─── TASK MATERIAL
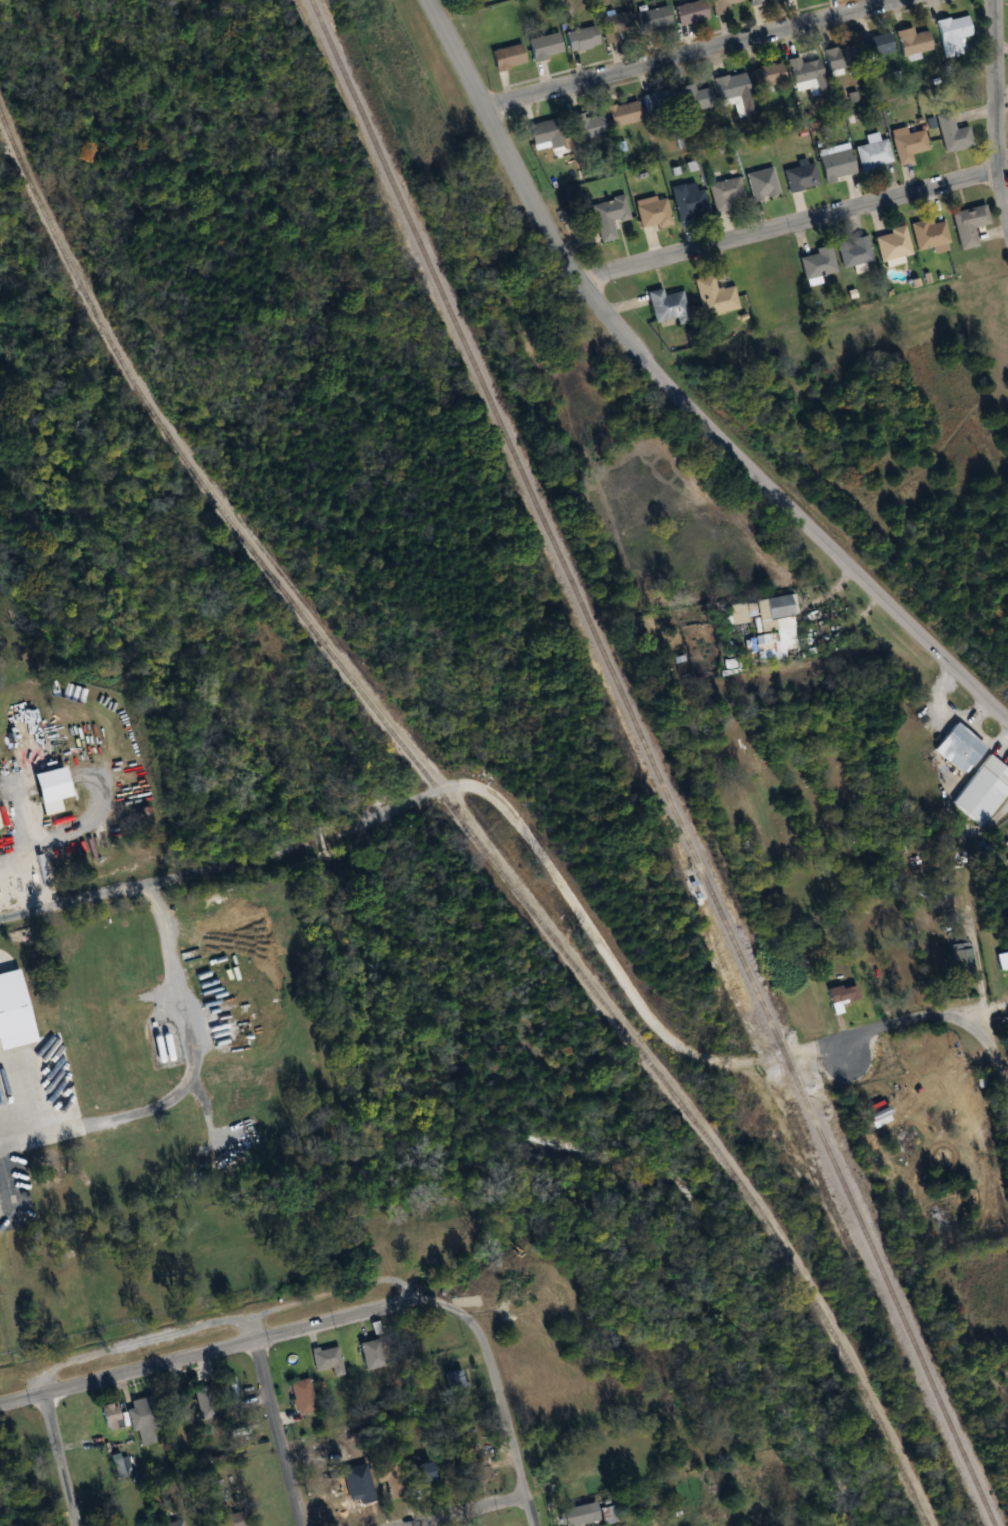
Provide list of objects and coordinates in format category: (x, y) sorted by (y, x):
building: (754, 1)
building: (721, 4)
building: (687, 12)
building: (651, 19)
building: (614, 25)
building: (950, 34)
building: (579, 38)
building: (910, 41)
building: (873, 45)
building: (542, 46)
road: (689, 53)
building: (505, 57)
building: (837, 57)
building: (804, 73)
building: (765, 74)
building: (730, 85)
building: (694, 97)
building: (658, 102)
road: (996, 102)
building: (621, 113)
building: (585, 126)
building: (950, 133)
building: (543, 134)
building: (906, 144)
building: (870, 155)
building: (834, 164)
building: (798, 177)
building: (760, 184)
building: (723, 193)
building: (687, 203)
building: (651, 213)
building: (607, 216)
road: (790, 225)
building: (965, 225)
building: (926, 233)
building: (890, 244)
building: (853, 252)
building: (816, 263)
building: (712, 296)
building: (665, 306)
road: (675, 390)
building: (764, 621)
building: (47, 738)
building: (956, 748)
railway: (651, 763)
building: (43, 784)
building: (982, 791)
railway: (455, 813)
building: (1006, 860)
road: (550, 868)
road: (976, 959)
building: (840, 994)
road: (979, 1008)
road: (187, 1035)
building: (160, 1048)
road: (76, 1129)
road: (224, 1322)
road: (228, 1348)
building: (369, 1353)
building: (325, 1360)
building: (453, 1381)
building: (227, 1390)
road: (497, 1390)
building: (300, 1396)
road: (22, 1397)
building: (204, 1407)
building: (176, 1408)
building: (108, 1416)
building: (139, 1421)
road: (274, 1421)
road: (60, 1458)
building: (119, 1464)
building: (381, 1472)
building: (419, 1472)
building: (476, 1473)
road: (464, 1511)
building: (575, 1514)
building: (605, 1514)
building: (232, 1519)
──────
* DESCRIPTION OF THE TASK *
Transcribe the complete set of entries verbatim. No pictures belong in the copy.

* RESULT FOR THIS TASK *
Provide list of objects and coordinates in format category: (x, y) sorted by (y, x):
building: (754, 1)
building: (721, 4)
building: (687, 12)
building: (651, 19)
building: (614, 25)
building: (950, 34)
building: (579, 38)
building: (910, 41)
building: (873, 45)
building: (542, 46)
road: (689, 53)
building: (505, 57)
building: (837, 57)
building: (804, 73)
building: (765, 74)
building: (730, 85)
building: (694, 97)
building: (658, 102)
road: (996, 102)
building: (621, 113)
building: (585, 126)
building: (950, 133)
building: (543, 134)
building: (906, 144)
building: (870, 155)
building: (834, 164)
building: (798, 177)
building: (760, 184)
building: (723, 193)
building: (687, 203)
building: (651, 213)
building: (607, 216)
road: (790, 225)
building: (965, 225)
building: (926, 233)
building: (890, 244)
building: (853, 252)
building: (816, 263)
building: (712, 296)
building: (665, 306)
road: (675, 390)
building: (764, 621)
building: (47, 738)
building: (956, 748)
railway: (651, 763)
building: (43, 784)
building: (982, 791)
railway: (455, 813)
building: (1006, 860)
road: (550, 868)
road: (976, 959)
building: (840, 994)
road: (979, 1008)
road: (187, 1035)
building: (160, 1048)
road: (76, 1129)
road: (224, 1322)
road: (228, 1348)
building: (369, 1353)
building: (325, 1360)
building: (453, 1381)
building: (227, 1390)
road: (497, 1390)
building: (300, 1396)
road: (22, 1397)
building: (204, 1407)
building: (176, 1408)
building: (108, 1416)
building: (139, 1421)
road: (274, 1421)
road: (60, 1458)
building: (119, 1464)
building: (381, 1472)
building: (419, 1472)
building: (476, 1473)
road: (464, 1511)
building: (575, 1514)
building: (605, 1514)
building: (232, 1519)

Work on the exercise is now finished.